> **Requirement**: The listing below holds a line with "building: none -> [47,157,70,205]" and a line with "building: [97,386,180,487] -> none". Reproduce those two lines exactly, plus everything between them.

> **The input**:
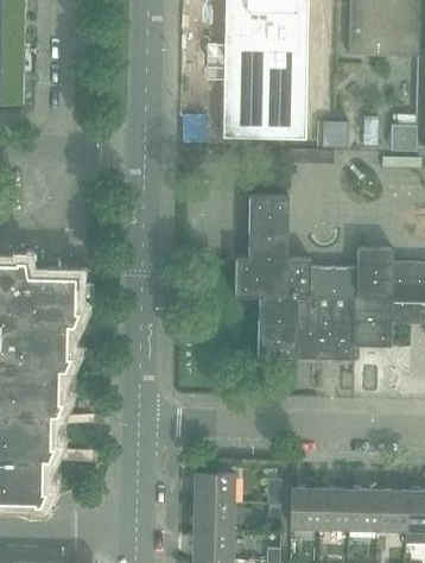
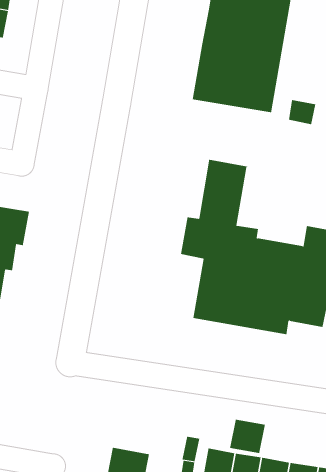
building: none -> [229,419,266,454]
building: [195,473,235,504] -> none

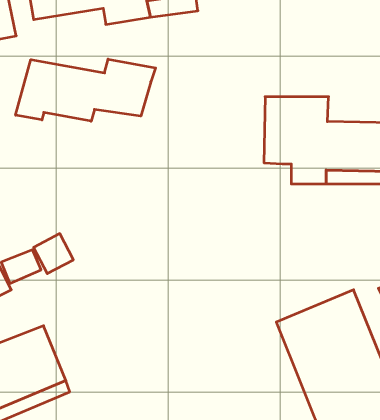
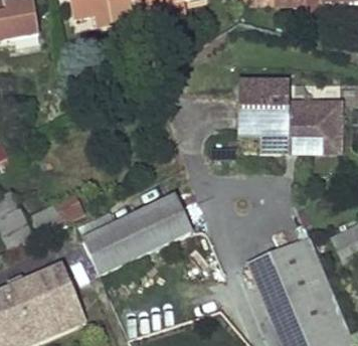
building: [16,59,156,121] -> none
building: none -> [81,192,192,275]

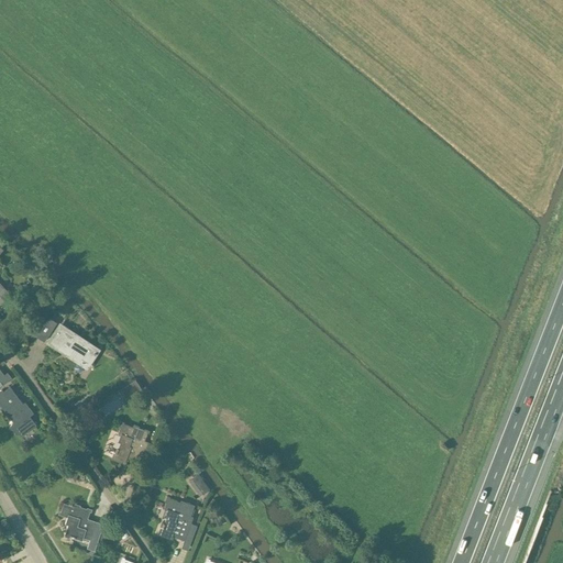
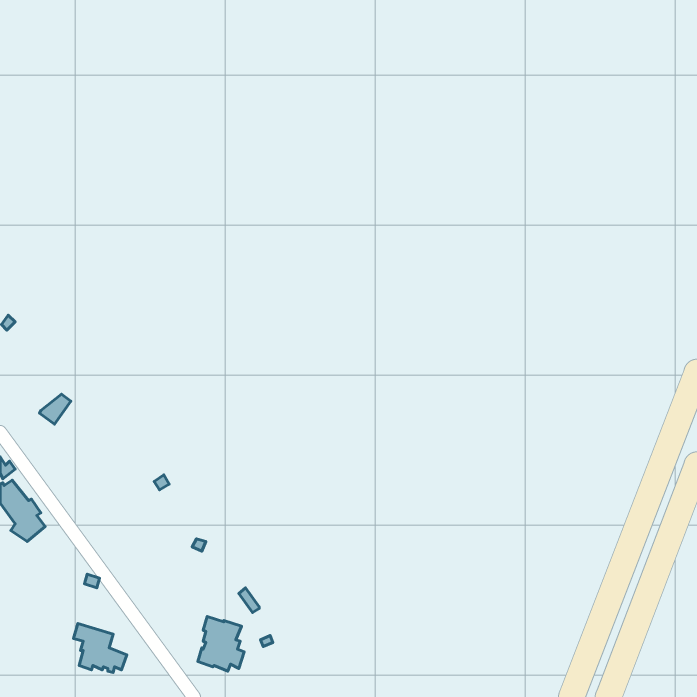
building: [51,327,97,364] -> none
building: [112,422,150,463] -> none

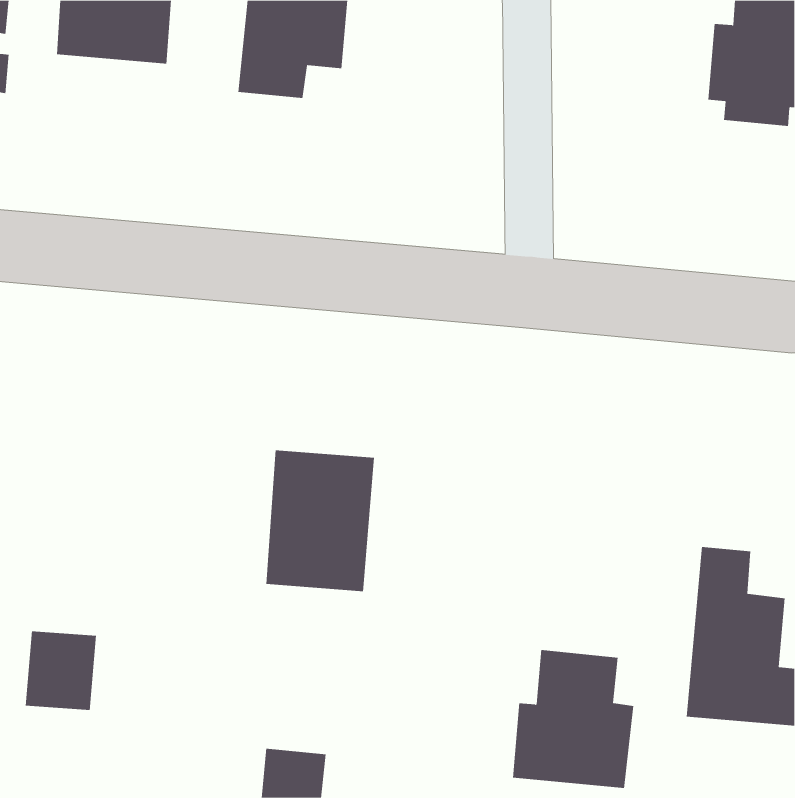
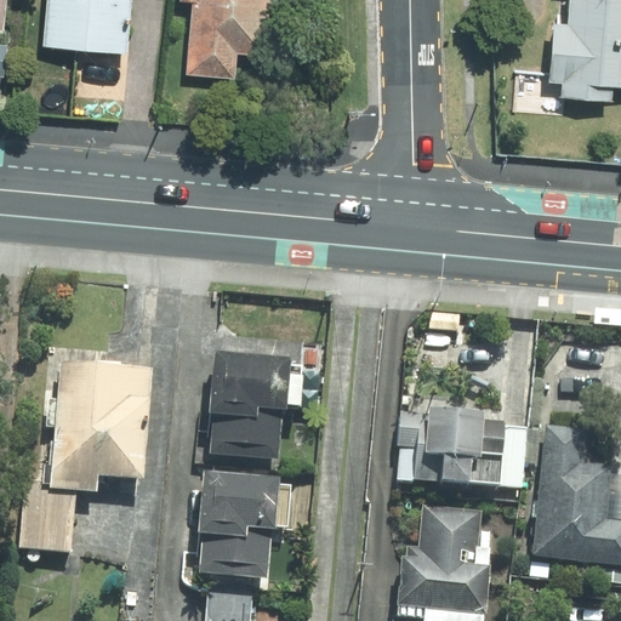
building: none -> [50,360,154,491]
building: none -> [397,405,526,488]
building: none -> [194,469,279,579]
...
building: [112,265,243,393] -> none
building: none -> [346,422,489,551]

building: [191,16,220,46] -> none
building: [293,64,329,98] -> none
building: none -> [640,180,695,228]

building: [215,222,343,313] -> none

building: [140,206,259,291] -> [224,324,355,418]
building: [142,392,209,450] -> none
* * *
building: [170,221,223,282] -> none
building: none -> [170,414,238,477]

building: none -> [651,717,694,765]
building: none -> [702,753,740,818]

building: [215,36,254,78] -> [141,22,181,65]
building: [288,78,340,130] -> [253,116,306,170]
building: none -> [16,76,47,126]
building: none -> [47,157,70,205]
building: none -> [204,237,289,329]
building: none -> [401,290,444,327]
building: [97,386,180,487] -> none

> **Task response**:
building: none -> [47,157,70,205]
building: none -> [204,237,289,329]
building: none -> [401,290,444,327]
building: [97,386,180,487] -> none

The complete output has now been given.